(Spatial object tracking data)
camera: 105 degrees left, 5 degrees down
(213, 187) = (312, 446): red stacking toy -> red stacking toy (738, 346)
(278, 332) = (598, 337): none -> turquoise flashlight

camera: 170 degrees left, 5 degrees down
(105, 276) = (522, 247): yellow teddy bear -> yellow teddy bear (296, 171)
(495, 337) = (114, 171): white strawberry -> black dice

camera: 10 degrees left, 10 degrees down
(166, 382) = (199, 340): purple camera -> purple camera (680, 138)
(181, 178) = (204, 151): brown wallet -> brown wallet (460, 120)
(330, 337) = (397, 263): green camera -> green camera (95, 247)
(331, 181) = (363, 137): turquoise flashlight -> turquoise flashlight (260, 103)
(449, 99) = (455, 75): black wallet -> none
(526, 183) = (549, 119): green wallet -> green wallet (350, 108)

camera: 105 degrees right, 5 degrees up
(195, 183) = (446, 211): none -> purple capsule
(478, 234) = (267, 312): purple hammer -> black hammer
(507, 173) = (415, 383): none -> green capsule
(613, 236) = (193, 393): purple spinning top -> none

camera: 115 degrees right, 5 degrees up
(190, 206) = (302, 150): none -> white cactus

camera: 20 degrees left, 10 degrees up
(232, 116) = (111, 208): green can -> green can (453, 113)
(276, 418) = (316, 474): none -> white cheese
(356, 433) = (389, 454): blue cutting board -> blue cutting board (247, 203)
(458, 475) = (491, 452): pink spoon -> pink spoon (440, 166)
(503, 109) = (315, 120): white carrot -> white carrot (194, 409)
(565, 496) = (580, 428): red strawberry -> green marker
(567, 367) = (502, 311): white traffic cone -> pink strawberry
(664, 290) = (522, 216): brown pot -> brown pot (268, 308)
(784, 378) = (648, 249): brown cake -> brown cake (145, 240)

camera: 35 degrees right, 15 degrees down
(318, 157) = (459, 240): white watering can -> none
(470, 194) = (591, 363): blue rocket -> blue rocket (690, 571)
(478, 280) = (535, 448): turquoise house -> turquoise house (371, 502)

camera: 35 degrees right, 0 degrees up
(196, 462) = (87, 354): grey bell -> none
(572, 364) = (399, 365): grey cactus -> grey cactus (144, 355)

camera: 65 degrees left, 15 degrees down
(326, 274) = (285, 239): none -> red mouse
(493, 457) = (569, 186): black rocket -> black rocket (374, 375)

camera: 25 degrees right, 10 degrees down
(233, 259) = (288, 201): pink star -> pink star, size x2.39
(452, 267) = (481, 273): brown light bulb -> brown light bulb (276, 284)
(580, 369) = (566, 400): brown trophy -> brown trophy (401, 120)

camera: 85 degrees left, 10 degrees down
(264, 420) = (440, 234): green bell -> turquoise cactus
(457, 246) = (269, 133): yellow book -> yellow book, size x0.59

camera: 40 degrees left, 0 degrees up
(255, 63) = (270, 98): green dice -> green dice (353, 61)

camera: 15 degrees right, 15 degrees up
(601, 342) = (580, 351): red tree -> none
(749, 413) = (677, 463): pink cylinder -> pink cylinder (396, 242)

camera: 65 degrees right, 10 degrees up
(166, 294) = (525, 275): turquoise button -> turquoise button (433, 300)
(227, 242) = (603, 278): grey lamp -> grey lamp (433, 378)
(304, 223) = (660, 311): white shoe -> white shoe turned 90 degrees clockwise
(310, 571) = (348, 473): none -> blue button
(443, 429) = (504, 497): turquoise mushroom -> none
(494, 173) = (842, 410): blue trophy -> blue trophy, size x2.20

- _WHAT NEEDS TO BE DONE_:
Can you repeat, word for word, every line above from the one containing "(495, 337) = (114, 171): white" down to the one containing "(565, 496) = (580, 428): red", including both?

- _TASK OUTPUT_:
(495, 337) = (114, 171): white strawberry -> black dice

camera: 10 degrees left, 10 degrees down
(166, 382) = (199, 340): purple camera -> purple camera (680, 138)
(181, 178) = (204, 151): brown wallet -> brown wallet (460, 120)
(330, 337) = (397, 263): green camera -> green camera (95, 247)
(331, 181) = (363, 137): turquoise flashlight -> turquoise flashlight (260, 103)
(449, 99) = (455, 75): black wallet -> none
(526, 183) = (549, 119): green wallet -> green wallet (350, 108)

camera: 105 degrees right, 5 degrees up
(195, 183) = (446, 211): none -> purple capsule
(478, 234) = (267, 312): purple hammer -> black hammer
(507, 173) = (415, 383): none -> green capsule
(613, 236) = (193, 393): purple spinning top -> none

camera: 115 degrees right, 5 degrees up
(190, 206) = (302, 150): none -> white cactus

camera: 20 degrees left, 10 degrees up
(232, 116) = (111, 208): green can -> green can (453, 113)
(276, 418) = (316, 474): none -> white cheese
(356, 433) = (389, 454): blue cutting board -> blue cutting board (247, 203)
(458, 475) = (491, 452): pink spoon -> pink spoon (440, 166)
(503, 109) = (315, 120): white carrot -> white carrot (194, 409)
(565, 496) = (580, 428): red strawberry -> green marker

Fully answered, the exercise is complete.